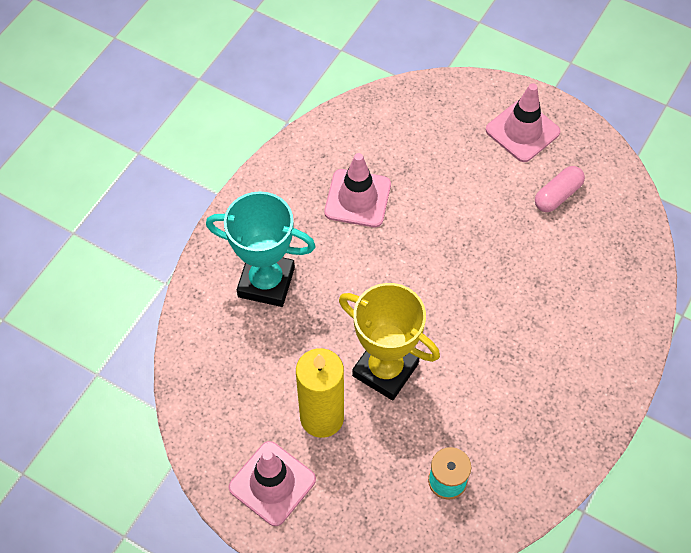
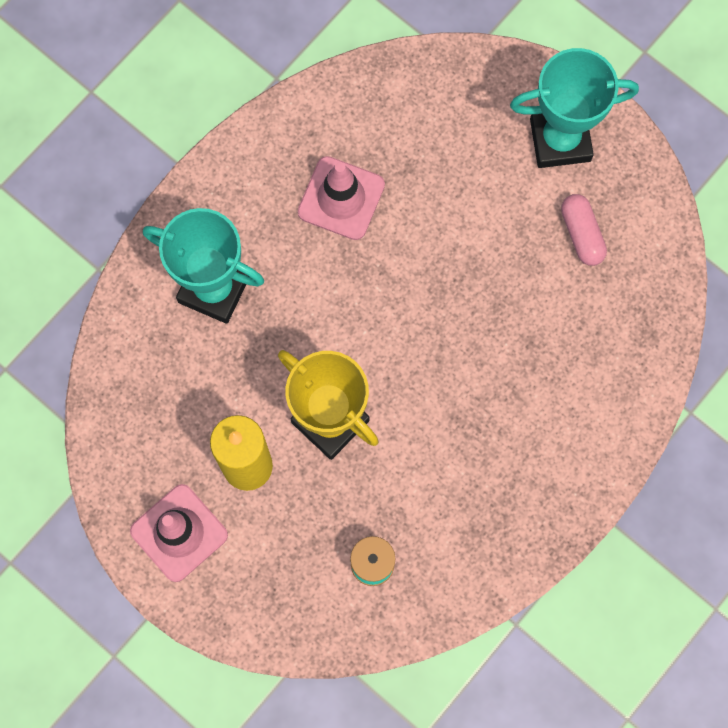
camera: 10 degrees right, 15 degrees up
pink traffic cone [486,83,560,162] -> turquoise trophy [510,48,639,168]
pink capsule [535,166,585,212] -> pink capsule turned 75 degrees counterclockwise [561,194,607,266]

■ TASK STATEMENT ■
Each line in the data that holds the string "degrees" needs to be copied.

■ COMPLETED TASK ■
camera: 10 degrees right, 15 degrees up
pink capsule [535,166,585,212] -> pink capsule turned 75 degrees counterclockwise [561,194,607,266]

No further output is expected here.